__Data under study__
----------
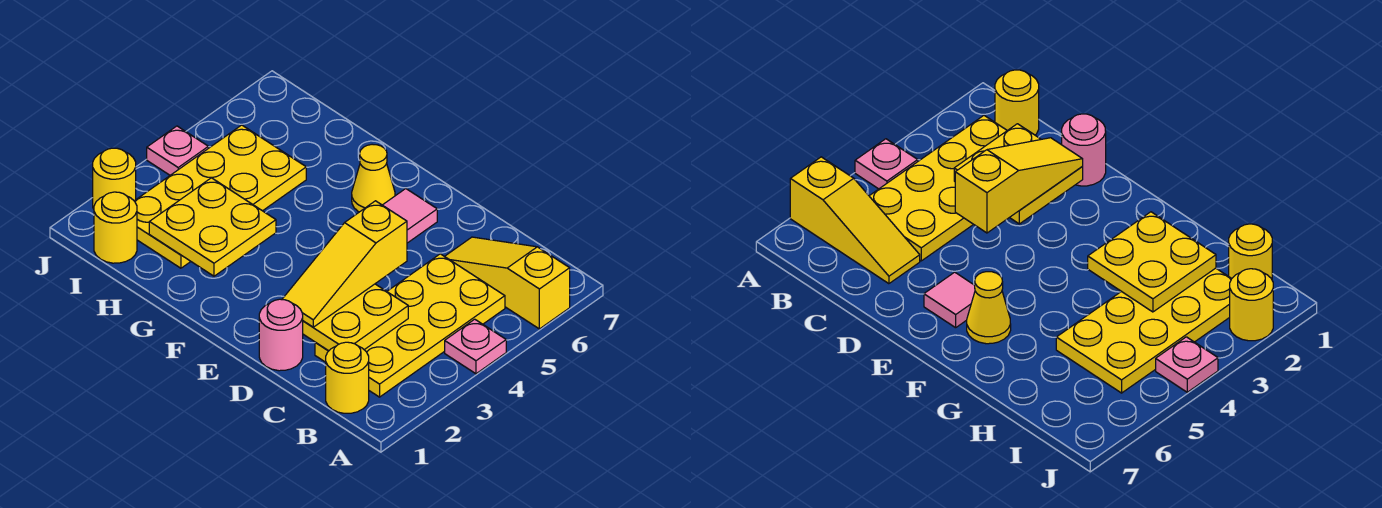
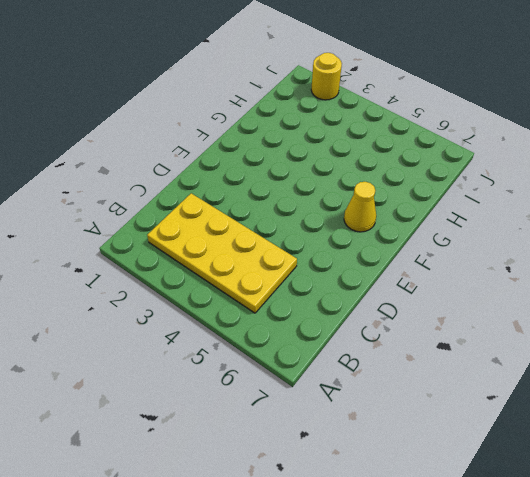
none -> pink plate A4 level 1
none -> yellow slope A6:C6 level 1 top A
none -> yellow round brick B1 level 1

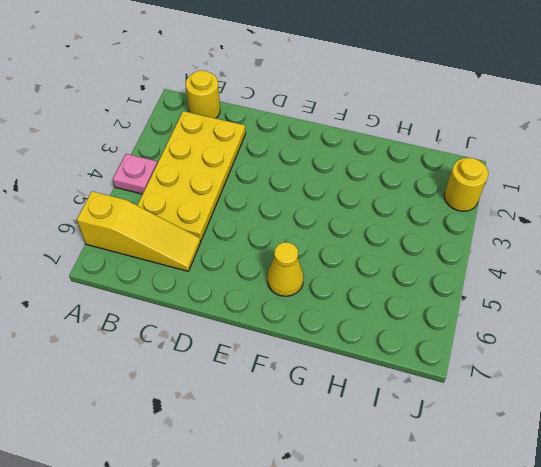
none -> pink round brick D1 level 1
none -> pink tile E6 level 1
none -> yellow plate H2:I5 level 1

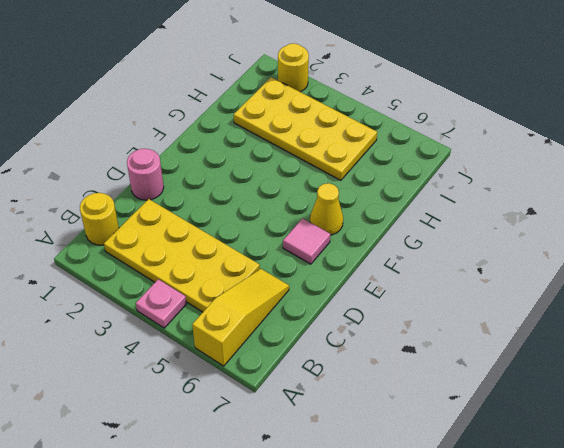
none -> yellow round brick I1 level 1
none -> pink plate J4 level 1
none -> yellow plate C2:D3 level 2

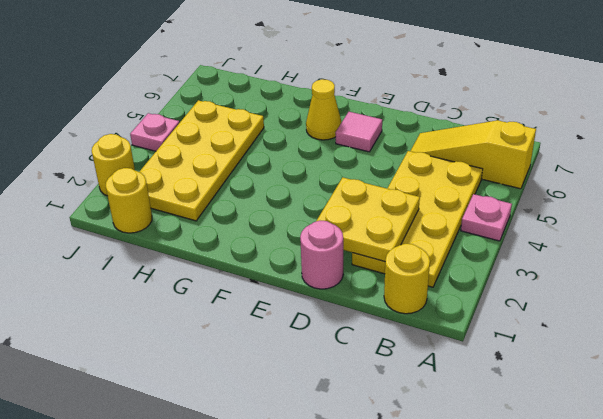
none -> yellow plate G2:H3 level 2
none -> yellow slope D2:D4 level 3 top 4

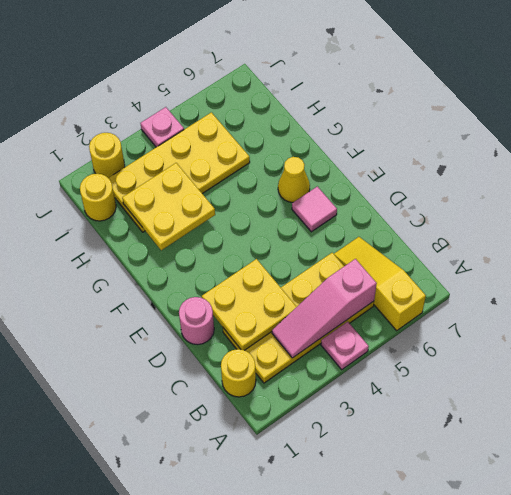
pink slope B3:B5 level 2 top 5 -> none
none -> yellow slope D2:D4 level 3 top 4

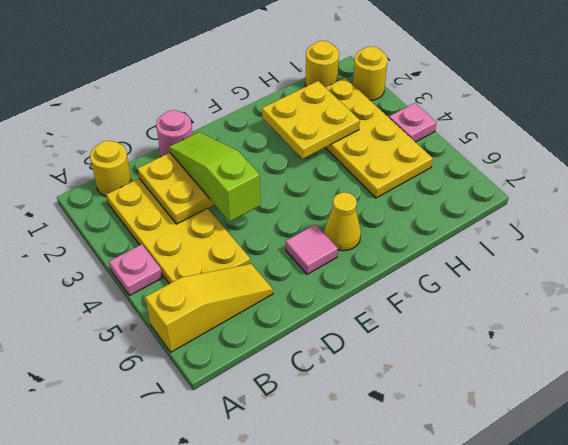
lime slope D2:D4 level 3 top 4 -> yellow slope D2:D4 level 3 top 4

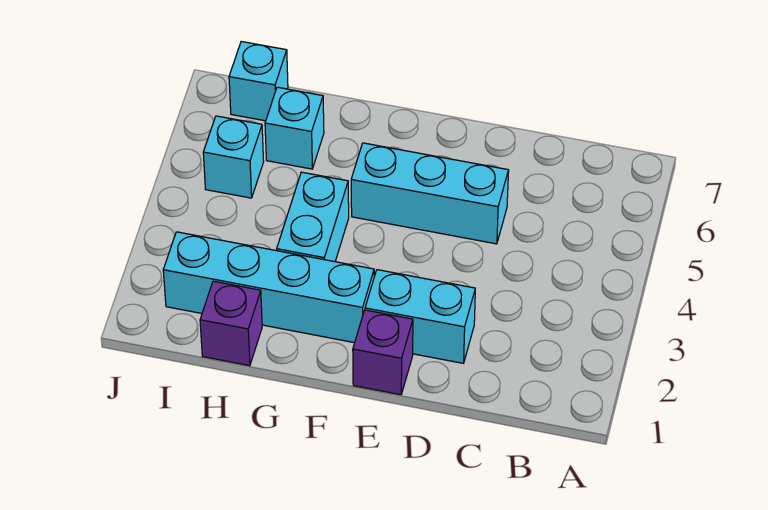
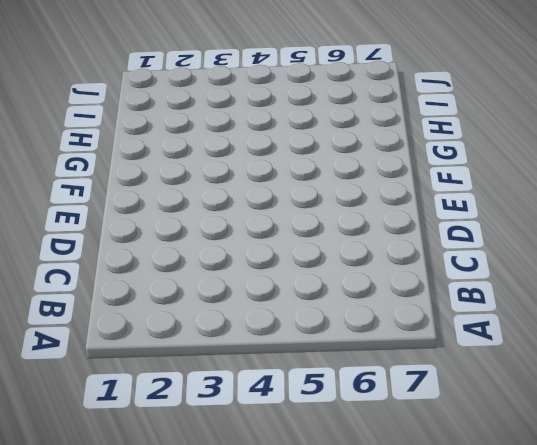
none -> cyan brick D2:E2 level 1
none -> cyan brick D5:F5 level 1

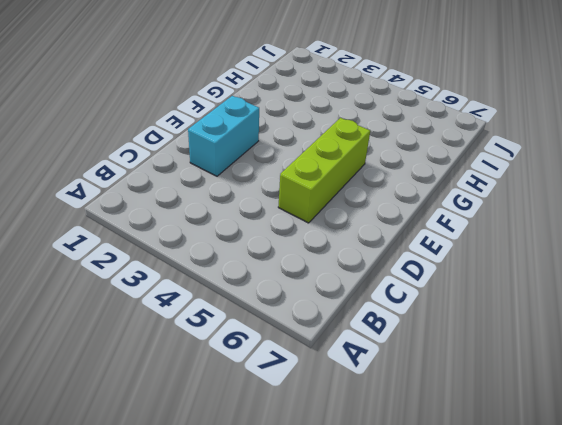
lime brick D5:F5 level 1 -> cyan brick D5:F5 level 1
none -> purple brick E1 level 1
none -> cyan brick F2:I2 level 1

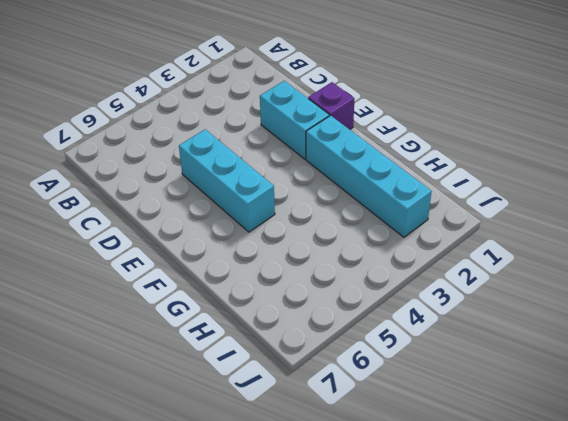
none -> cyan brick G3:G4 level 1
none -> purple brick H1 level 1

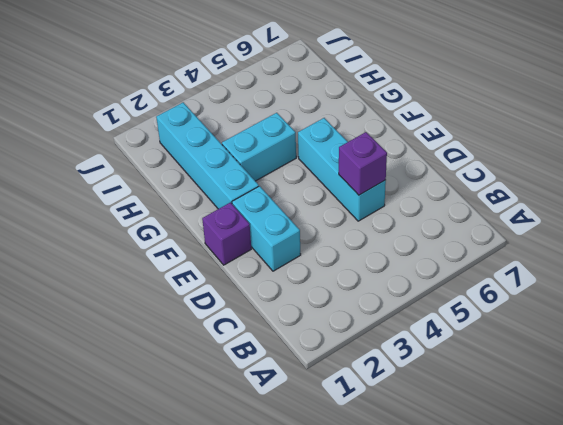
purple brick D5 level 2 -> purple brick H1 level 1
none -> cyan brick H6 level 1
none -> cyan brick I5 level 1

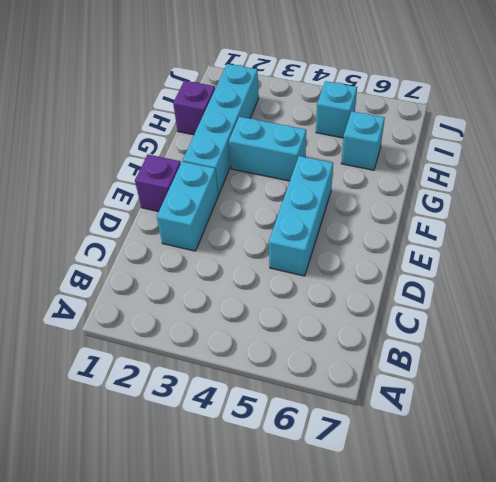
none -> cyan brick I7 level 1

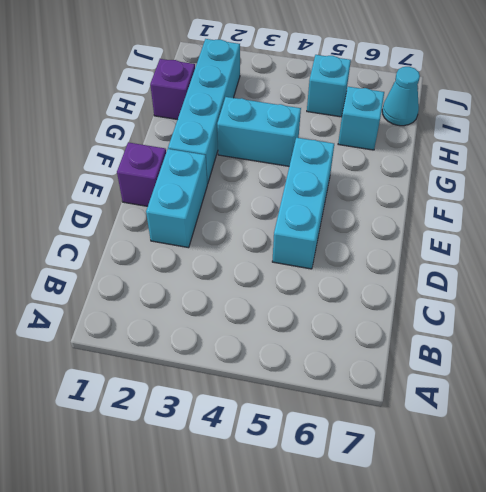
cyan cone I7 level 1 -> cyan brick I7 level 1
----------
__The task__
Identify each line in the records above that contains the word "slope", and copy it out in full.

__Finished exercise__
none -> yellow slope A6:C6 level 1 top A
none -> yellow slope D2:D4 level 3 top 4
pink slope B3:B5 level 2 top 5 -> none
none -> yellow slope D2:D4 level 3 top 4
lime slope D2:D4 level 3 top 4 -> yellow slope D2:D4 level 3 top 4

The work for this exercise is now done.